Written instruction |
Copy out the lines below without any change, from the first one through the line that contains "black trapezoid at".

───

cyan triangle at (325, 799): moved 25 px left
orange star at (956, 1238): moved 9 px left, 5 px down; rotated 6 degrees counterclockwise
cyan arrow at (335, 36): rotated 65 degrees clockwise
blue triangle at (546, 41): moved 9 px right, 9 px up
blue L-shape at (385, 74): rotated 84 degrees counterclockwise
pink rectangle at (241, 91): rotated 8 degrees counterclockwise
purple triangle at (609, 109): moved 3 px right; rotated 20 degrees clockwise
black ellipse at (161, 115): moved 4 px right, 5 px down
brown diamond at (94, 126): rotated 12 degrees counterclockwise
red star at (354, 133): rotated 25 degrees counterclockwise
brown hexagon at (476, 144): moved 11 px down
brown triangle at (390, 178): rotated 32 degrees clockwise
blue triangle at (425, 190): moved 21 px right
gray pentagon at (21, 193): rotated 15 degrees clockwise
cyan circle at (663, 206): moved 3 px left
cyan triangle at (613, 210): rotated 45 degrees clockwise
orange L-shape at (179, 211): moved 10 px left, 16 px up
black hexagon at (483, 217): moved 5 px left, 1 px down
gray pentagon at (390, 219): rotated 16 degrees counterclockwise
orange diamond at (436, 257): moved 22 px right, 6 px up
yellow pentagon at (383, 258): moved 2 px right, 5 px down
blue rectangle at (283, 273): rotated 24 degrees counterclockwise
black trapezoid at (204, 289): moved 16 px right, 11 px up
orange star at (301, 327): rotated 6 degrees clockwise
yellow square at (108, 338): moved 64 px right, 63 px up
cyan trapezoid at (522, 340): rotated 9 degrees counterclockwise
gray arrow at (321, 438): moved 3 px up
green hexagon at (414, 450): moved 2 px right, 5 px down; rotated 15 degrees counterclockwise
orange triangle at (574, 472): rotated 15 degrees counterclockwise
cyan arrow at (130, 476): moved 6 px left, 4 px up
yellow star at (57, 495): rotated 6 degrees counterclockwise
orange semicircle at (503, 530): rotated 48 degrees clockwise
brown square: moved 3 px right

───

Answer |
cyan triangle at (325, 799): moved 25 px left
orange star at (956, 1238): moved 9 px left, 5 px down; rotated 6 degrees counterclockwise
cyan arrow at (335, 36): rotated 65 degrees clockwise
blue triangle at (546, 41): moved 9 px right, 9 px up
blue L-shape at (385, 74): rotated 84 degrees counterclockwise
pink rectangle at (241, 91): rotated 8 degrees counterclockwise
purple triangle at (609, 109): moved 3 px right; rotated 20 degrees clockwise
black ellipse at (161, 115): moved 4 px right, 5 px down
brown diamond at (94, 126): rotated 12 degrees counterclockwise
red star at (354, 133): rotated 25 degrees counterclockwise
brown hexagon at (476, 144): moved 11 px down
brown triangle at (390, 178): rotated 32 degrees clockwise
blue triangle at (425, 190): moved 21 px right
gray pentagon at (21, 193): rotated 15 degrees clockwise
cyan circle at (663, 206): moved 3 px left
cyan triangle at (613, 210): rotated 45 degrees clockwise
orange L-shape at (179, 211): moved 10 px left, 16 px up
black hexagon at (483, 217): moved 5 px left, 1 px down
gray pentagon at (390, 219): rotated 16 degrees counterclockwise
orange diamond at (436, 257): moved 22 px right, 6 px up
yellow pentagon at (383, 258): moved 2 px right, 5 px down
blue rectangle at (283, 273): rotated 24 degrees counterclockwise
black trapezoid at (204, 289): moved 16 px right, 11 px up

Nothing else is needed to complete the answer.